*Exercise instructions:*
Across the entries below, how many lines contain the string "relocated"? Only the number is wanted.

** Opening Exercise data block **

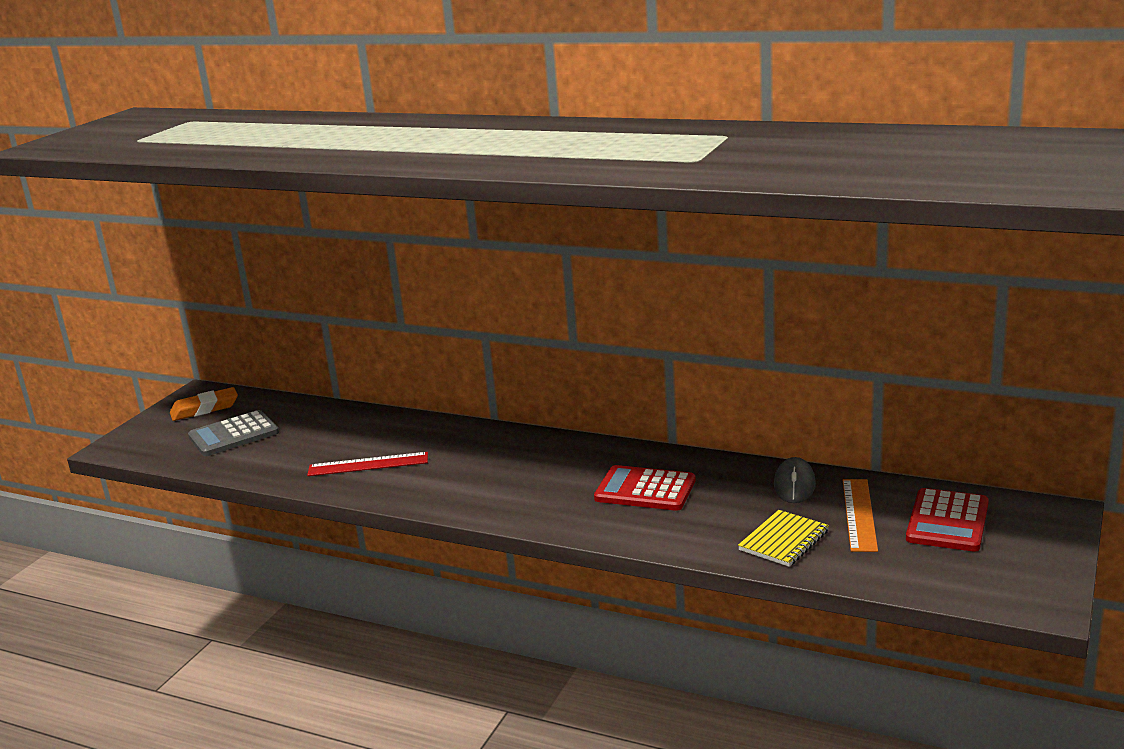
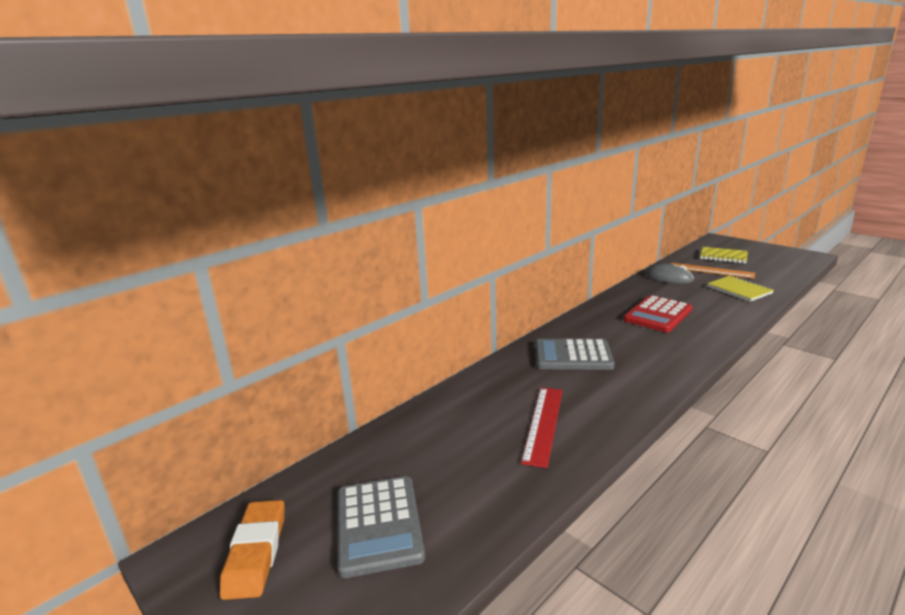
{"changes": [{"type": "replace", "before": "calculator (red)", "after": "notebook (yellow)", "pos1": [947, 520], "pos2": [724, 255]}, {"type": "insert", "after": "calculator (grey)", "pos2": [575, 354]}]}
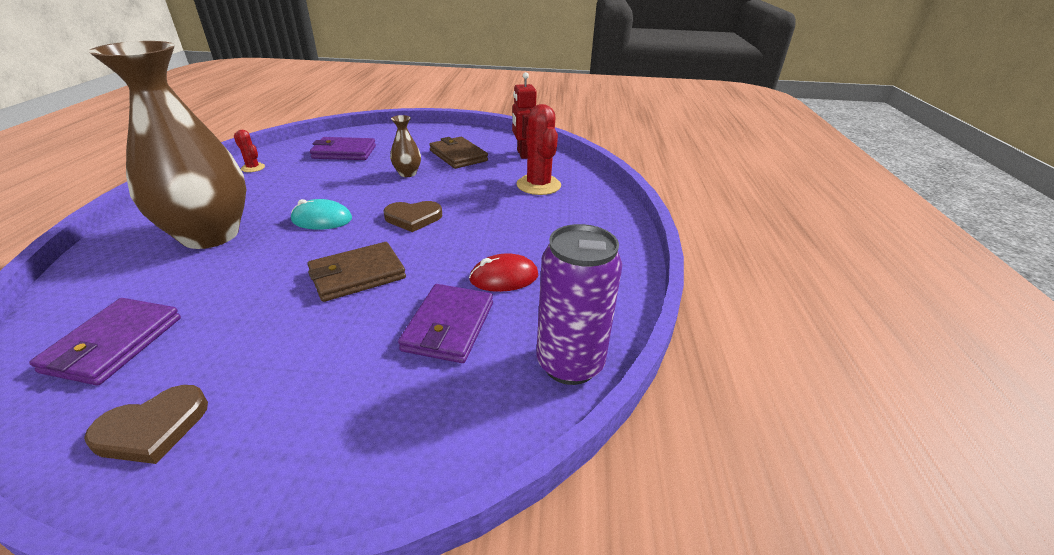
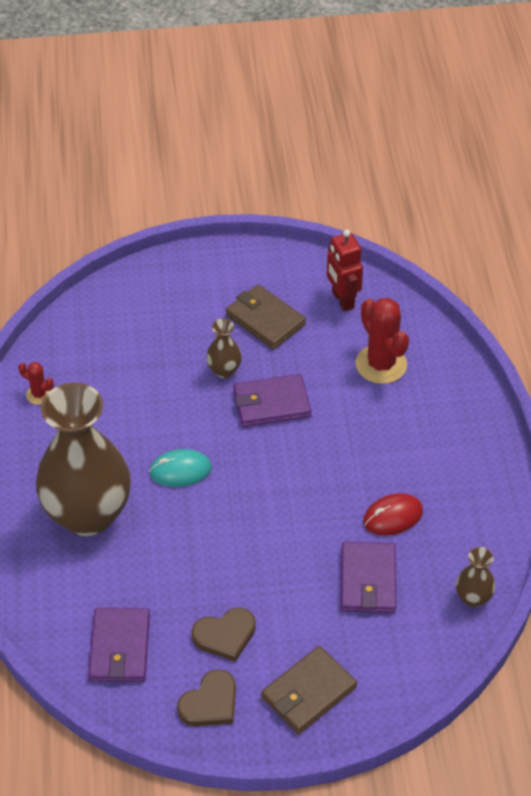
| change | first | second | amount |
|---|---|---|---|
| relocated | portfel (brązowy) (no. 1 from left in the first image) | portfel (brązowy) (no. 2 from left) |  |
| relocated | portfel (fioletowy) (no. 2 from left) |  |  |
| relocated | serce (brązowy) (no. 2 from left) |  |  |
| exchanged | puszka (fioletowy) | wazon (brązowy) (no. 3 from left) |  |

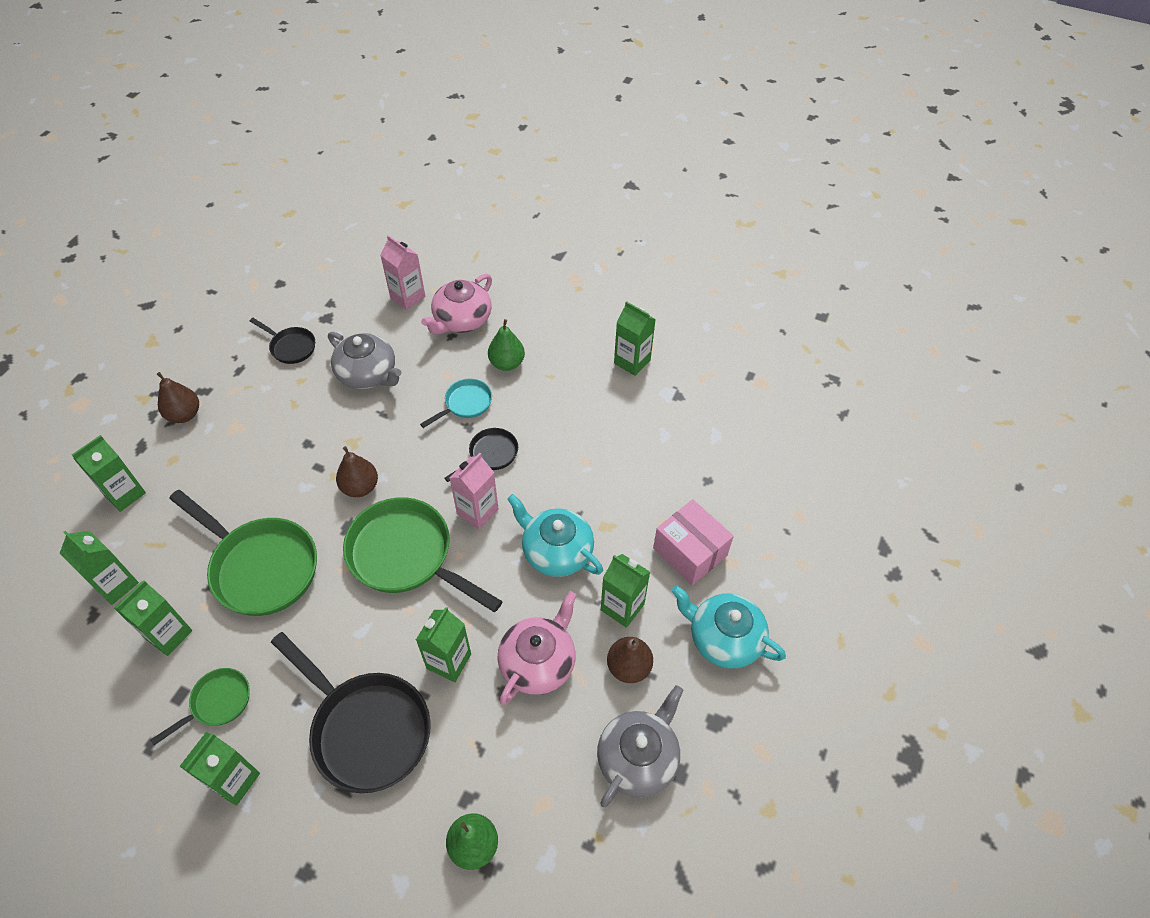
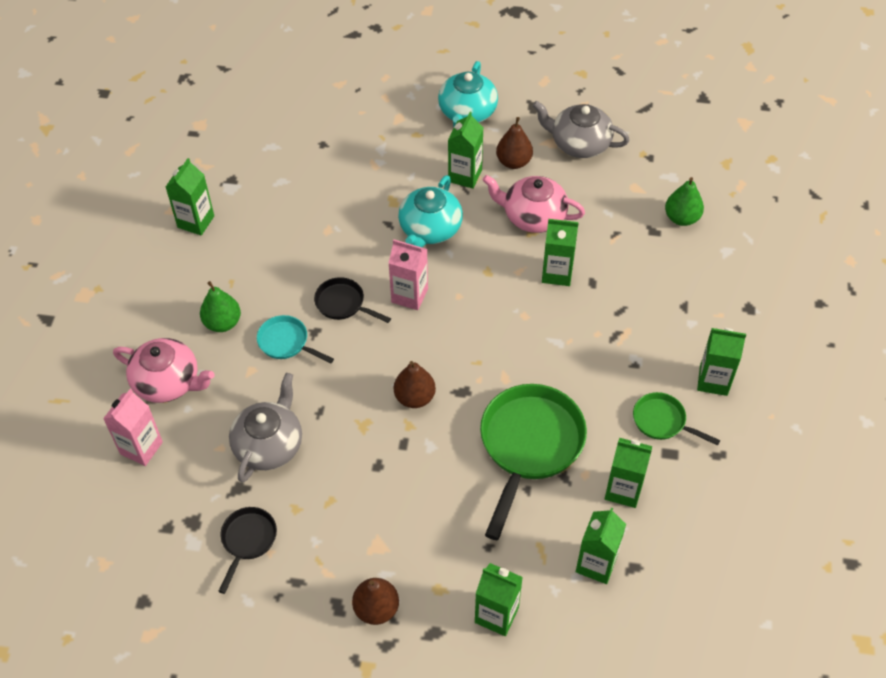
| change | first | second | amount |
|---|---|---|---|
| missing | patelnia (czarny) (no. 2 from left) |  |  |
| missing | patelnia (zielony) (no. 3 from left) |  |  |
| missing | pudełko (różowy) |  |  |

** Closing Exercise data block **
** Opening Exercise data block **

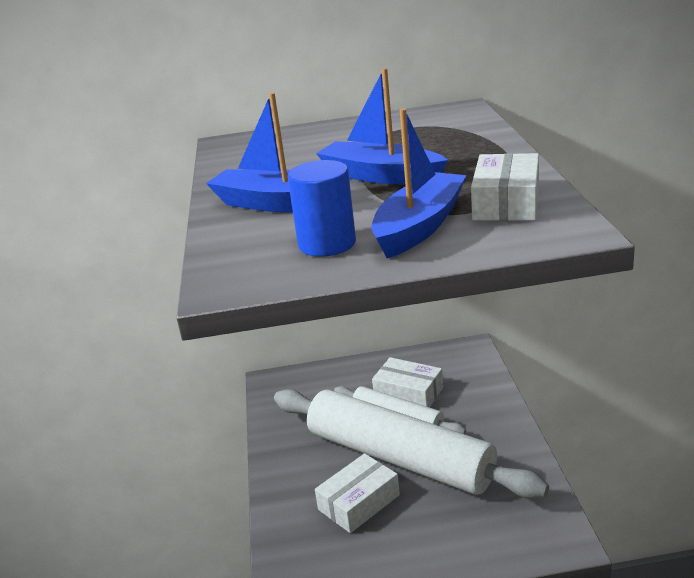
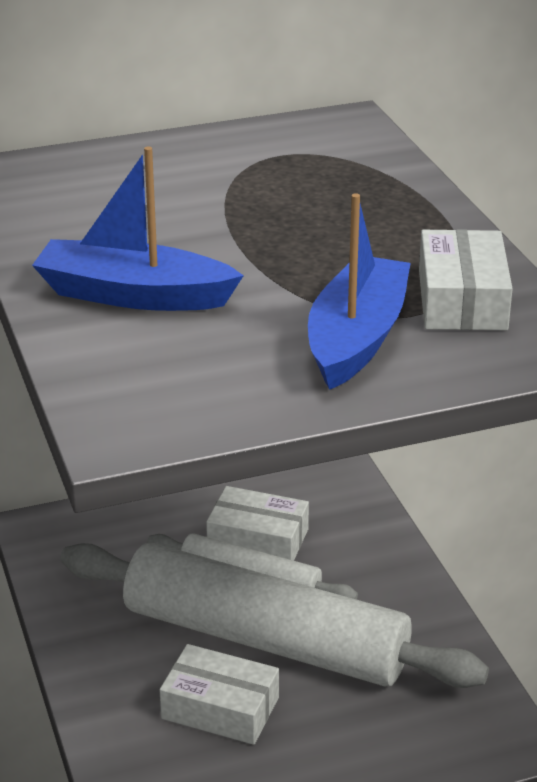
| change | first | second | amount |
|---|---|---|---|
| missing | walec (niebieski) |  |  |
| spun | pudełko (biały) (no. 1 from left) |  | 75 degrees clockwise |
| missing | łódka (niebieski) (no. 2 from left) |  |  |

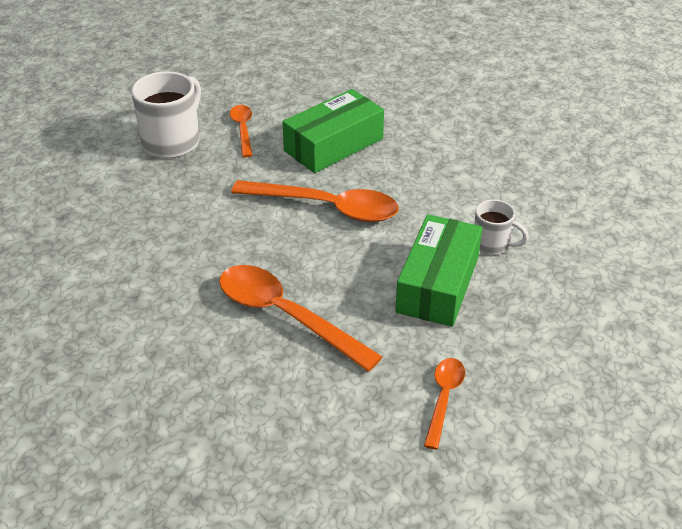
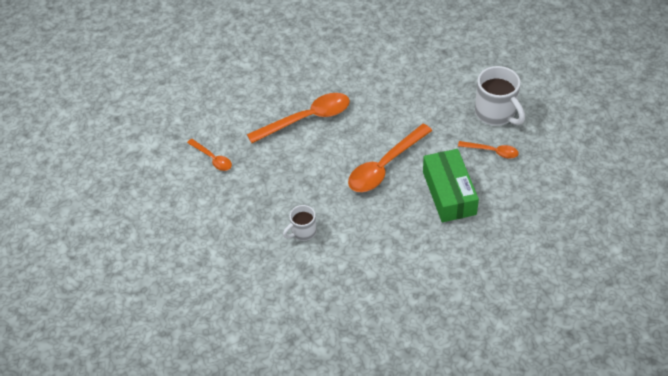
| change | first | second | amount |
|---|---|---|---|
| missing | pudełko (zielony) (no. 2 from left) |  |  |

** Closing Exercise data block **

*Output for this task:*
3